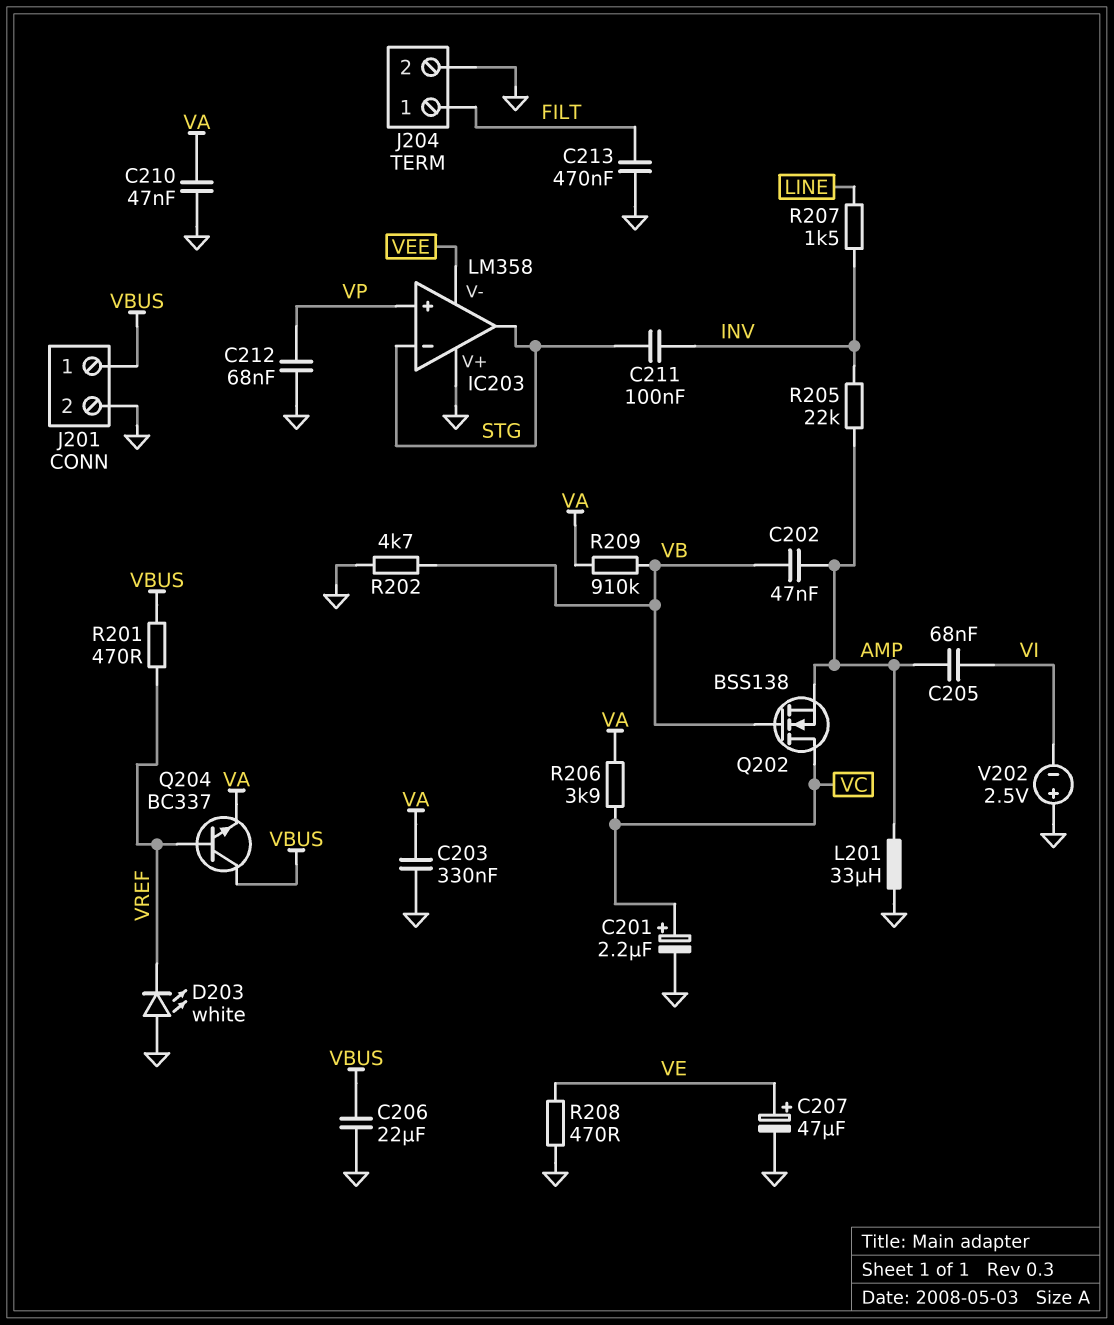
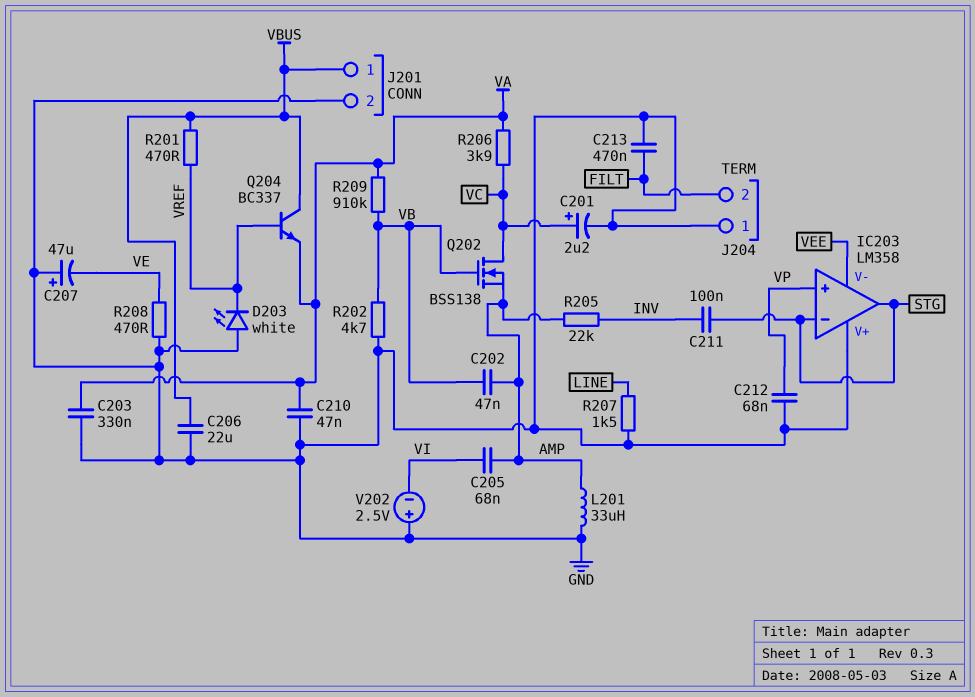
C207: 47uF (plus VE, minus GND) -> 47uF (plus GND, minus VE)
J204 pin 1: FILT -> GND
J204 pin 2: GND -> FILT
R207: 1.5k (INV, LINE) -> 1.5k (GND, LINE)

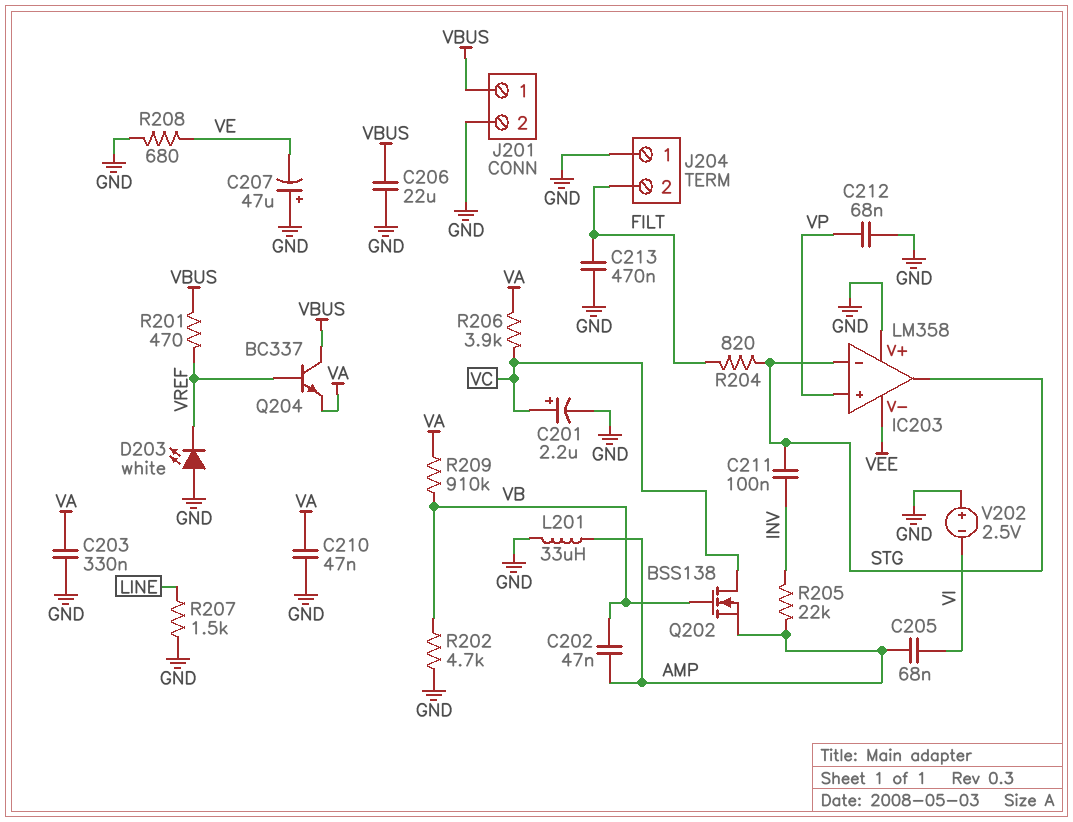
R204: none -> 820 (FILT, STG)
R208: 470 (GND, VE) -> 680 (GND, VE)

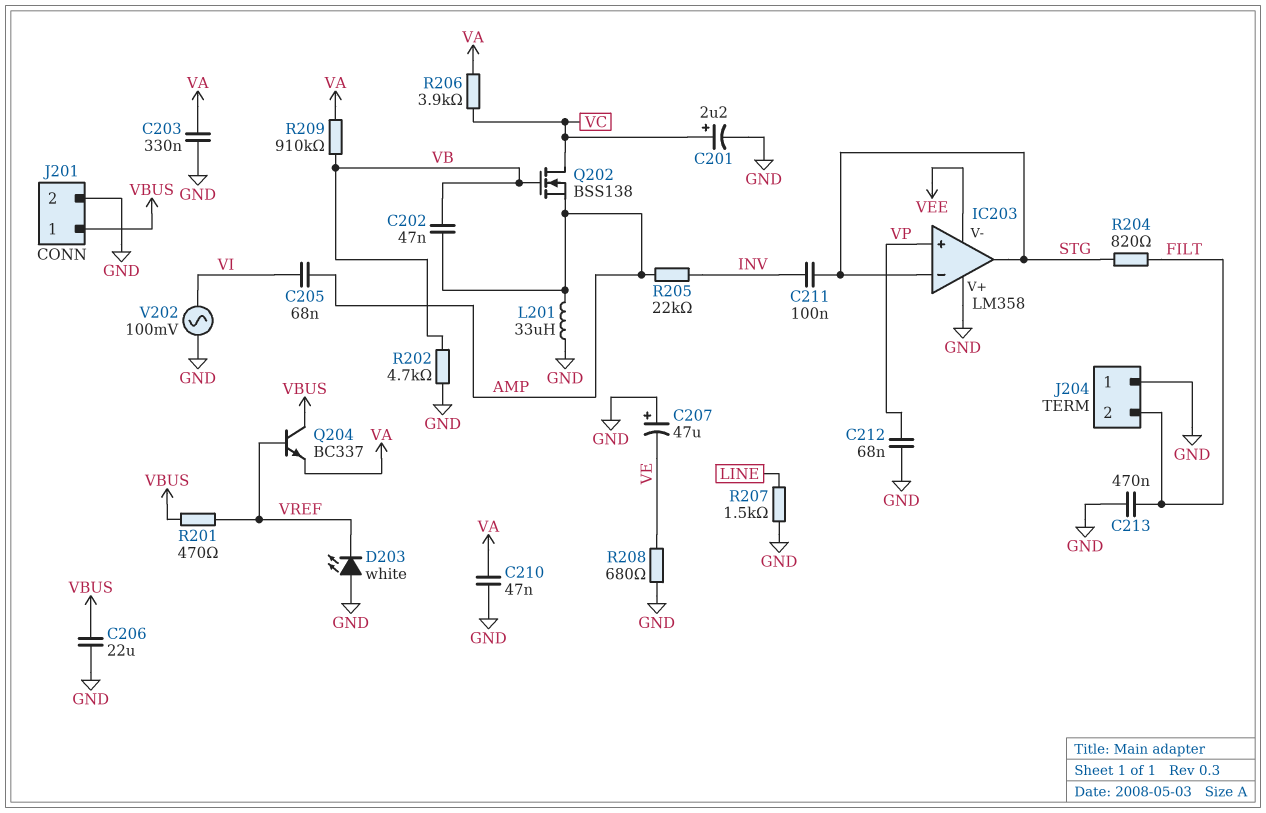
V202: 2.5V (plus GND, minus VI) -> AC 100mV (GND, VI)

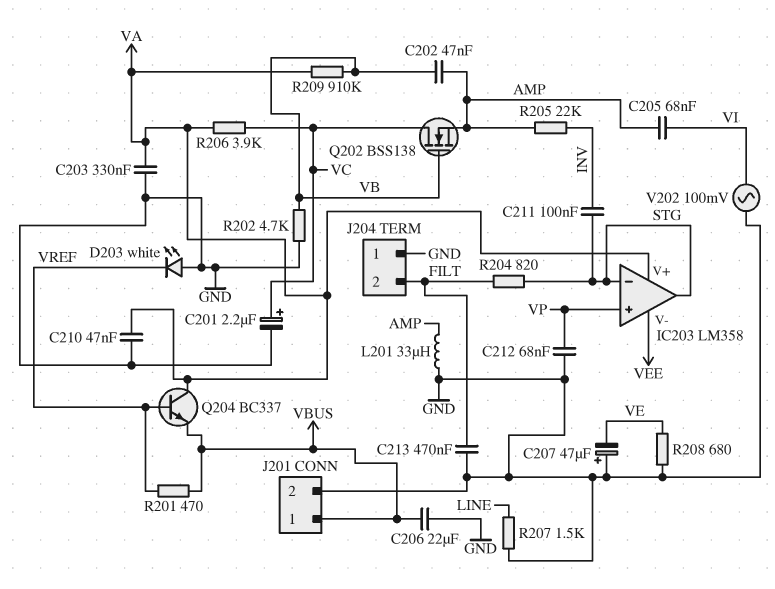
IC203 pin V+: GND -> VA
Q204: NPN BC337 (B VREF, C VBUS, E VA) -> NPN BC337 (B VREF, C VA, E VBUS)

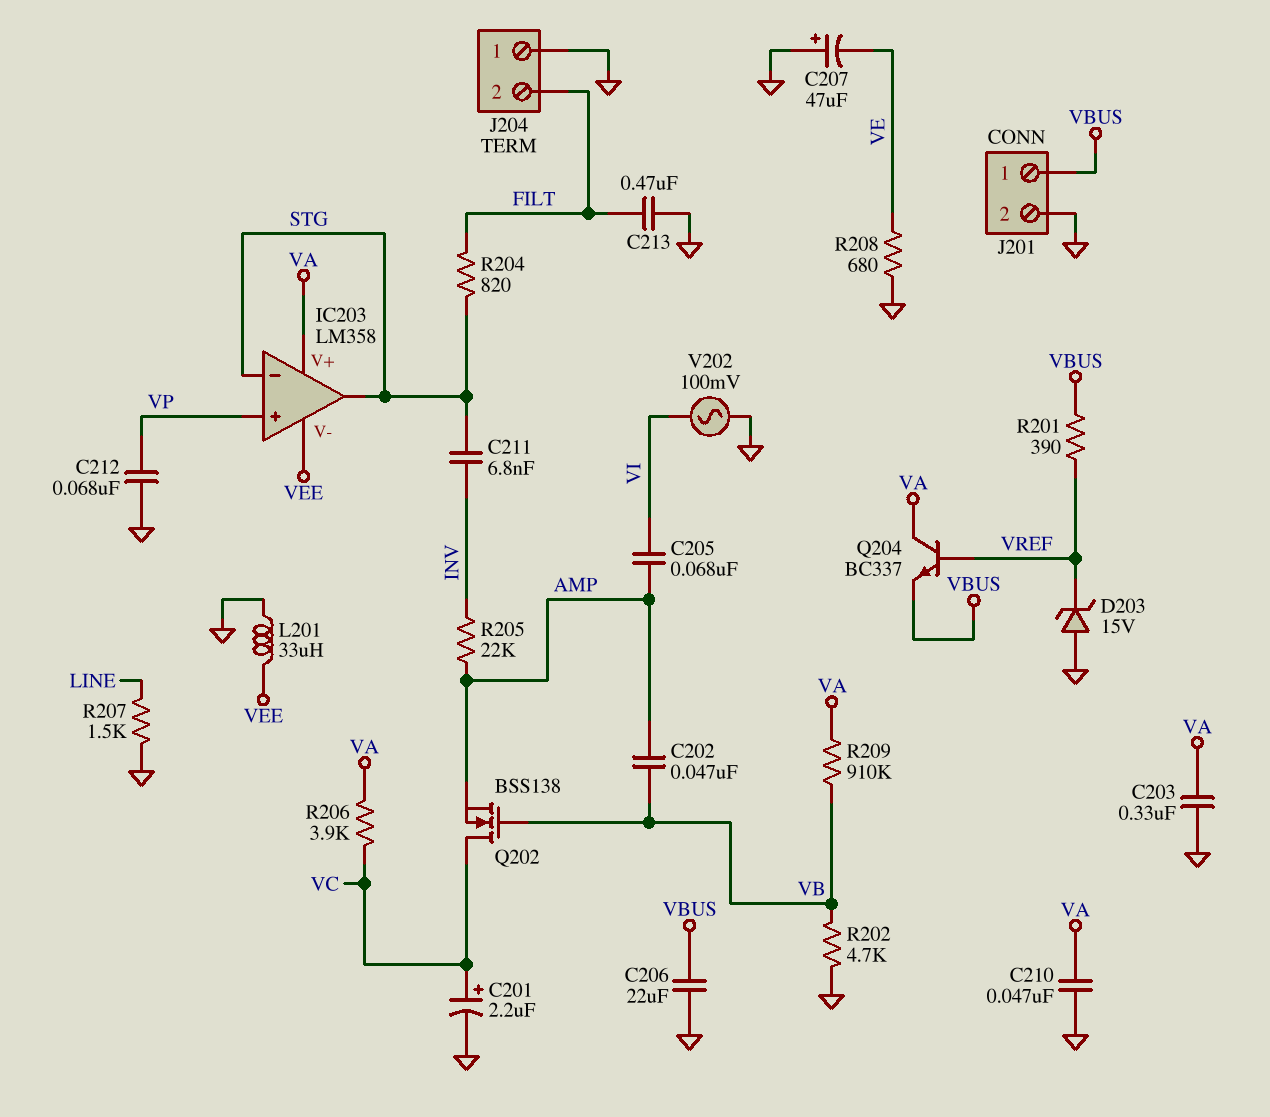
C211: 100nF (INV, STG) -> 6.8nF (INV, STG)
D203: LED white (A GND, K VREF) -> zener 15V (A GND, K VREF)
L201: 33uH (AMP, GND) -> 33uH (GND, VEE)
R201: 470 (VBUS, VREF) -> 390 (VBUS, VREF)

* * * * *

The expected result is every record above, word for word, with no pictures in it.

▶ _RESPONSE TO THE TASK_:
C207: 47uF (plus VE, minus GND) -> 47uF (plus GND, minus VE)
J204 pin 1: FILT -> GND
J204 pin 2: GND -> FILT
R207: 1.5k (INV, LINE) -> 1.5k (GND, LINE)

R204: none -> 820 (FILT, STG)
R208: 470 (GND, VE) -> 680 (GND, VE)

V202: 2.5V (plus GND, minus VI) -> AC 100mV (GND, VI)

IC203 pin V+: GND -> VA
Q204: NPN BC337 (B VREF, C VBUS, E VA) -> NPN BC337 (B VREF, C VA, E VBUS)

C211: 100nF (INV, STG) -> 6.8nF (INV, STG)
D203: LED white (A GND, K VREF) -> zener 15V (A GND, K VREF)
L201: 33uH (AMP, GND) -> 33uH (GND, VEE)
R201: 470 (VBUS, VREF) -> 390 (VBUS, VREF)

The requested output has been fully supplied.